Records excerpted from a collection
=====

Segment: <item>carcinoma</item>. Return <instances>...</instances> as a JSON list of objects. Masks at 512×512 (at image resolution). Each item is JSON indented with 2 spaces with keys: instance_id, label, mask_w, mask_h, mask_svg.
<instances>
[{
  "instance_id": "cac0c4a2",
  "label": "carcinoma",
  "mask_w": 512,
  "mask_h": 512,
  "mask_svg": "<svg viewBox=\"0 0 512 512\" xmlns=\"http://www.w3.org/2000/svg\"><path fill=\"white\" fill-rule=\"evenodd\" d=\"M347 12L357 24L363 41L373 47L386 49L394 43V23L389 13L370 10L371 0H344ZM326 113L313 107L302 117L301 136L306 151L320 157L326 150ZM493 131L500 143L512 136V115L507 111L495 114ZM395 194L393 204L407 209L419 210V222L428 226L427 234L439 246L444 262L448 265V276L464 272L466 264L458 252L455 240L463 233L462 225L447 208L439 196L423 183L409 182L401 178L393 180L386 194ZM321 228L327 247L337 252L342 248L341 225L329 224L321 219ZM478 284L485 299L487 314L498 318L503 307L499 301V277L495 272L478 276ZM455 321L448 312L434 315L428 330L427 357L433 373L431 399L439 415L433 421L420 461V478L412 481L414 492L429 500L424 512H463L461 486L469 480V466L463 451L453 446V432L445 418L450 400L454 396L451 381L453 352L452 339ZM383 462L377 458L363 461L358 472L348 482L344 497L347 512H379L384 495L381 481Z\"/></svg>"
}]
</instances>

=====

__Task to complete__
Your task is to reproduce the whole listing exactly.

__Response__
Segment: <item>carcinoma</item>. Return <instances>...</instances> as a JSON list of objects. Masks at 512×512 (at image resolution). Each item is JSON indented with 2 spaces with keys: instance_id, label, mask_w, mask_h, mask_svg.
<instances>
[{
  "instance_id": "cac0c4a2",
  "label": "carcinoma",
  "mask_w": 512,
  "mask_h": 512,
  "mask_svg": "<svg viewBox=\"0 0 512 512\" xmlns=\"http://www.w3.org/2000/svg\"><path fill=\"white\" fill-rule=\"evenodd\" d=\"M347 12L357 24L363 41L373 47L386 49L394 43V23L389 13L370 10L371 0H344ZM326 113L313 107L302 117L301 136L306 151L320 157L326 150ZM493 131L500 143L512 136V115L507 111L495 114ZM395 194L393 204L407 209L419 210V222L428 226L427 234L439 246L444 262L448 265V276L464 272L466 264L458 252L455 240L463 233L462 225L447 208L439 196L423 183L409 182L401 178L393 180L386 194ZM321 228L327 247L337 252L342 248L341 225L329 224L321 219ZM478 284L485 299L487 314L498 318L503 307L499 301V277L495 272L478 276ZM455 321L448 312L434 315L428 330L427 357L433 373L431 399L439 415L433 421L420 461V478L412 481L414 492L429 500L424 512H463L461 486L469 480V466L463 451L453 446V432L445 418L450 400L454 396L451 381L453 352L452 339ZM383 462L377 458L363 461L358 472L348 482L344 497L347 512H379L384 495L381 481Z\"/></svg>"
}]
</instances>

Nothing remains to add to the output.